What the task asks: In the records below, find the line containing "U102: INA180 -> INA139" and the line containing "D2: diode (A"; please repeat exactly the lines from one to the other, both included, and nothing more.

Material supplied:
"""

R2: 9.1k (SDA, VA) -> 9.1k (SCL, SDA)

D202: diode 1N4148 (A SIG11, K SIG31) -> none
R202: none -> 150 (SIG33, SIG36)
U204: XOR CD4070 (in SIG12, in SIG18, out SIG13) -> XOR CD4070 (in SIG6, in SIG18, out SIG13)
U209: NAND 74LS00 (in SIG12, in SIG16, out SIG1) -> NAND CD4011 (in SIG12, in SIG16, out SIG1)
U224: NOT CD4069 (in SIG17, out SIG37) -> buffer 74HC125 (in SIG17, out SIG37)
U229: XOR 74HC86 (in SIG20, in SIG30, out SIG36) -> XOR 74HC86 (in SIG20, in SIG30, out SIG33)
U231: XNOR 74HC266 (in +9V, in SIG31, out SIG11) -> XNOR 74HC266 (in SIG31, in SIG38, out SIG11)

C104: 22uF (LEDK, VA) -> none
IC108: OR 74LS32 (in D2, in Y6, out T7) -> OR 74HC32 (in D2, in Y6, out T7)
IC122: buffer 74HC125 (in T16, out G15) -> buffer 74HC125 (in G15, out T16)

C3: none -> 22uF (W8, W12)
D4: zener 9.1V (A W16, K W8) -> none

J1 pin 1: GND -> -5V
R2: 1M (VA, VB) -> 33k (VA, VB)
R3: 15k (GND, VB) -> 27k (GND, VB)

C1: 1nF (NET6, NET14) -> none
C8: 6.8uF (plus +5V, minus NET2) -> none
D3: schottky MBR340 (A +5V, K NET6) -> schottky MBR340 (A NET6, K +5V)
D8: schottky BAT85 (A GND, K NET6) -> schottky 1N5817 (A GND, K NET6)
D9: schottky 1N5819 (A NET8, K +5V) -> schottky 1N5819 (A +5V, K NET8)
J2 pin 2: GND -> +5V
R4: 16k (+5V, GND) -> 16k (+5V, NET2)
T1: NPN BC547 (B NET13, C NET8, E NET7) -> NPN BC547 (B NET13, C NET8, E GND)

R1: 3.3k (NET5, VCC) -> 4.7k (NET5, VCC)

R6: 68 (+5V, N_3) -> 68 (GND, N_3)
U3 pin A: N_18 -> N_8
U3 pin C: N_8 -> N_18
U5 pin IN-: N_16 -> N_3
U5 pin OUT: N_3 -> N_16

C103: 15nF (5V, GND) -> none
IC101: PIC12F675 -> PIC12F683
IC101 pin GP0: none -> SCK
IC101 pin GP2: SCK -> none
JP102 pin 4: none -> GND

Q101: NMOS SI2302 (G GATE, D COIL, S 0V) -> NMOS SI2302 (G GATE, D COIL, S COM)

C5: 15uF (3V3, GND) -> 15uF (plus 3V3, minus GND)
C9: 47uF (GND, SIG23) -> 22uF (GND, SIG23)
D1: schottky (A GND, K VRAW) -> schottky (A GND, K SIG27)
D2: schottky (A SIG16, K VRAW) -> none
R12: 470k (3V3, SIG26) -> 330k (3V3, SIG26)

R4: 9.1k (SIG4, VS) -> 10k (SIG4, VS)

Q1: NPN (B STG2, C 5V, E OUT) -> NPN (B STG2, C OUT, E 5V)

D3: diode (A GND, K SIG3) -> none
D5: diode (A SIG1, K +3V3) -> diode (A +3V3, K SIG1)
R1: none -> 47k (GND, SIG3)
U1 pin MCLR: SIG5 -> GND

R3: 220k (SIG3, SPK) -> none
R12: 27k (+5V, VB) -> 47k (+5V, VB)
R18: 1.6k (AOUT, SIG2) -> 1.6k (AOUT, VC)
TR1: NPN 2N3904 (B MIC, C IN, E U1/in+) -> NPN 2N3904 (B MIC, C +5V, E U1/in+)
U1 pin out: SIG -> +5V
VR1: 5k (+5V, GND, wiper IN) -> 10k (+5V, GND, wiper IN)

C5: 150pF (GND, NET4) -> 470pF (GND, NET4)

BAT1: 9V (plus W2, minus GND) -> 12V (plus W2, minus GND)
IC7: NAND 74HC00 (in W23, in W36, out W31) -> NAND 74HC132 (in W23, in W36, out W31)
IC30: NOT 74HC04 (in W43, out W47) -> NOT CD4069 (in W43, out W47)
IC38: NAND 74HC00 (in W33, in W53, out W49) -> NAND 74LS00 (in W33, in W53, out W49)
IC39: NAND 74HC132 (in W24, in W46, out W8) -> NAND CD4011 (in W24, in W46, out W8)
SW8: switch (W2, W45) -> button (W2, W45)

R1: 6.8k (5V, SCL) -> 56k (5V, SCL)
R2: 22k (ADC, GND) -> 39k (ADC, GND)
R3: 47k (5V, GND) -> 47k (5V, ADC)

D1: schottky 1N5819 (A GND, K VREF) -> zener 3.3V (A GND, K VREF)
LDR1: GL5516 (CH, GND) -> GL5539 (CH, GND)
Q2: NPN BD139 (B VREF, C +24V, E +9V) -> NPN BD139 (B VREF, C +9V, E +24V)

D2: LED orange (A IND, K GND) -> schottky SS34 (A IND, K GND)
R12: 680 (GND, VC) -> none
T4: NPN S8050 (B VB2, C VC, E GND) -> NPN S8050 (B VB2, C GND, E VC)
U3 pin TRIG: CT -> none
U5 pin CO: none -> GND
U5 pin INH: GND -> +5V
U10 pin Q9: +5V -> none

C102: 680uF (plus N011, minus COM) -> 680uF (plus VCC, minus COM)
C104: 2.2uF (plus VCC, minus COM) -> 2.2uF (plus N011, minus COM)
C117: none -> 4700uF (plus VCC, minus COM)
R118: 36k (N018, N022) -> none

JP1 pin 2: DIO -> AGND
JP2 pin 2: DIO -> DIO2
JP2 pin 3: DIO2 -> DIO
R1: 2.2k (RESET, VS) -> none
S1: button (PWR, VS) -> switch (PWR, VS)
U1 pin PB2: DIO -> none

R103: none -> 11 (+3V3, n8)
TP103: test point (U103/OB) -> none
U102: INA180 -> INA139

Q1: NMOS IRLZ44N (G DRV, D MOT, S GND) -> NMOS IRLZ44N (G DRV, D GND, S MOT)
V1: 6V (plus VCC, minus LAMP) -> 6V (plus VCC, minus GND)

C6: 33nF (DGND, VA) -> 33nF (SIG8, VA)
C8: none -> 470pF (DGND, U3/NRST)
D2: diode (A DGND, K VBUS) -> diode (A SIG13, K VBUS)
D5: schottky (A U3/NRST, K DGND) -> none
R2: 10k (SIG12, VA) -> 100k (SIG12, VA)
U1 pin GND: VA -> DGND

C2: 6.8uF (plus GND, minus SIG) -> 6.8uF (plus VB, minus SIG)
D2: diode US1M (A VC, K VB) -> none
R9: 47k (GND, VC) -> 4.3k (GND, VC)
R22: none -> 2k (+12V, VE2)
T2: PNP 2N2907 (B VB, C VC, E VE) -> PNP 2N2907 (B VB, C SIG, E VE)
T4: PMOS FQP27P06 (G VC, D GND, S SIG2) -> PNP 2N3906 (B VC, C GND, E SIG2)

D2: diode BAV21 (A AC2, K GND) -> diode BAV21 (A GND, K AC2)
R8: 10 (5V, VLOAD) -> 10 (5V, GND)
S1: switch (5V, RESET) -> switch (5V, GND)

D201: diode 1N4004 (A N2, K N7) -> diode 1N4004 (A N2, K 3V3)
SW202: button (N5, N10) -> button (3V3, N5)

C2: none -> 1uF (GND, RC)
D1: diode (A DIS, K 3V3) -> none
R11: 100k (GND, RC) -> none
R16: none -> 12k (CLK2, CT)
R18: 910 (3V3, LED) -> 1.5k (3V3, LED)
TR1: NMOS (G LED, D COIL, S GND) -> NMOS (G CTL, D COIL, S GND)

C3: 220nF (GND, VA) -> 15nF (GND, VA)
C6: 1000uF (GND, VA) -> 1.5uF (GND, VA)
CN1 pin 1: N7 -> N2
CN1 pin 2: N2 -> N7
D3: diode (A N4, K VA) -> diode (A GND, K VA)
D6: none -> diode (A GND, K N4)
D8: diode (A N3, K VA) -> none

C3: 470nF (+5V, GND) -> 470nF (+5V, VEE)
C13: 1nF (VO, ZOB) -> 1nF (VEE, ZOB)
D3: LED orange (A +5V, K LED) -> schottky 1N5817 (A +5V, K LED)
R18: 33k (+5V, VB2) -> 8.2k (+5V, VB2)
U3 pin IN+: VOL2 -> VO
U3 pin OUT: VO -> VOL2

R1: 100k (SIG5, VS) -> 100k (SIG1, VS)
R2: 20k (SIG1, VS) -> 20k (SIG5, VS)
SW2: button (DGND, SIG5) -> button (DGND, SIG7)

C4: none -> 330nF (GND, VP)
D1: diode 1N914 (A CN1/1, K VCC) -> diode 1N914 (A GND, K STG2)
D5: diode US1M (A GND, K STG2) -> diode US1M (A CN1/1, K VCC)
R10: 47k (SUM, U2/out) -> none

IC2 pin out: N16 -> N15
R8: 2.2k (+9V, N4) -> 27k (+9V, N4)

"""

Response to this exercise:
U102: INA180 -> INA139

Q1: NMOS IRLZ44N (G DRV, D MOT, S GND) -> NMOS IRLZ44N (G DRV, D GND, S MOT)
V1: 6V (plus VCC, minus LAMP) -> 6V (plus VCC, minus GND)

C6: 33nF (DGND, VA) -> 33nF (SIG8, VA)
C8: none -> 470pF (DGND, U3/NRST)
D2: diode (A DGND, K VBUS) -> diode (A SIG13, K VBUS)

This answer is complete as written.